** Listed records follows **

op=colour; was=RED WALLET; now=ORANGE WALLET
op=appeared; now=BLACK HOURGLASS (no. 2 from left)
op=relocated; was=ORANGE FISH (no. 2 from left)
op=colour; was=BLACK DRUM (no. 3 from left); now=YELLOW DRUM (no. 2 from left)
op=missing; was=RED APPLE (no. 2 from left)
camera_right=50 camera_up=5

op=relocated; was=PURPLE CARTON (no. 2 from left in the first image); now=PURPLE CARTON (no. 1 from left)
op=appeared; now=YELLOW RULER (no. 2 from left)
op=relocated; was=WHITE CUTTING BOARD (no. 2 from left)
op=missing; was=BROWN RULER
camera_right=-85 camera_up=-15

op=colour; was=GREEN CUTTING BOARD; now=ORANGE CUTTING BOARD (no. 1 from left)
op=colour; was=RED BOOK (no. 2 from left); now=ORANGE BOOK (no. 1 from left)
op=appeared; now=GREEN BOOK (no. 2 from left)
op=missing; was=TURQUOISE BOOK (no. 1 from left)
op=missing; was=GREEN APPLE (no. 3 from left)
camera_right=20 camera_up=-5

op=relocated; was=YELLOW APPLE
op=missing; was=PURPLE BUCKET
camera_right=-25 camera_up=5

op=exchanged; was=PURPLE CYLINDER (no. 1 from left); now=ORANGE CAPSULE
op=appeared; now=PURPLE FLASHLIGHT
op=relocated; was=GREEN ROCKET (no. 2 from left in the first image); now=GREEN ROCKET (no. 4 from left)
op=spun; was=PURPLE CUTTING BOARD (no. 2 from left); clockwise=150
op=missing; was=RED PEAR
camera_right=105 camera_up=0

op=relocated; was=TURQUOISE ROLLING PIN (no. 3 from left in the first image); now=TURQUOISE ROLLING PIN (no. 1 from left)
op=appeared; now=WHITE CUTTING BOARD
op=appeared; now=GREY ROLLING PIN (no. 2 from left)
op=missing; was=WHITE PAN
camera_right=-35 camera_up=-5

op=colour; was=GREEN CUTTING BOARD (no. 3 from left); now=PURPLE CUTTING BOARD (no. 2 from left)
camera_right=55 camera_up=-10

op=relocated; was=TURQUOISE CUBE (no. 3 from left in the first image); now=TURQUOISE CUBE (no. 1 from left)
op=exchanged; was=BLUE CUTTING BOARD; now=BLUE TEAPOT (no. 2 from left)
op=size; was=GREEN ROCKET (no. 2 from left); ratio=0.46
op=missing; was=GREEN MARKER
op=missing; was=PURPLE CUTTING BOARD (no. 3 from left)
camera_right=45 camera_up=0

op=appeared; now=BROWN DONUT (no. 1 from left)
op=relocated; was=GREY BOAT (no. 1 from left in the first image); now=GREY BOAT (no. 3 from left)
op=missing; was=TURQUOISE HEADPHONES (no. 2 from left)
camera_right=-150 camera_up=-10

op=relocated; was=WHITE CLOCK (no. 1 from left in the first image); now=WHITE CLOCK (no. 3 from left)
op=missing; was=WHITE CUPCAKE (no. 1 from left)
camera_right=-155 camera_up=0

** End of Listed records **

Aim of the exercise - A word-for-word copy of the lines above from the one with "op=relocated; was=ORANGE FISH" through the one with "op=missing; was=RED APPLE (no. 2 from left)", inclusive, is the only output wanted.

Task output -
op=relocated; was=ORANGE FISH (no. 2 from left)
op=colour; was=BLACK DRUM (no. 3 from left); now=YELLOW DRUM (no. 2 from left)
op=missing; was=RED APPLE (no. 2 from left)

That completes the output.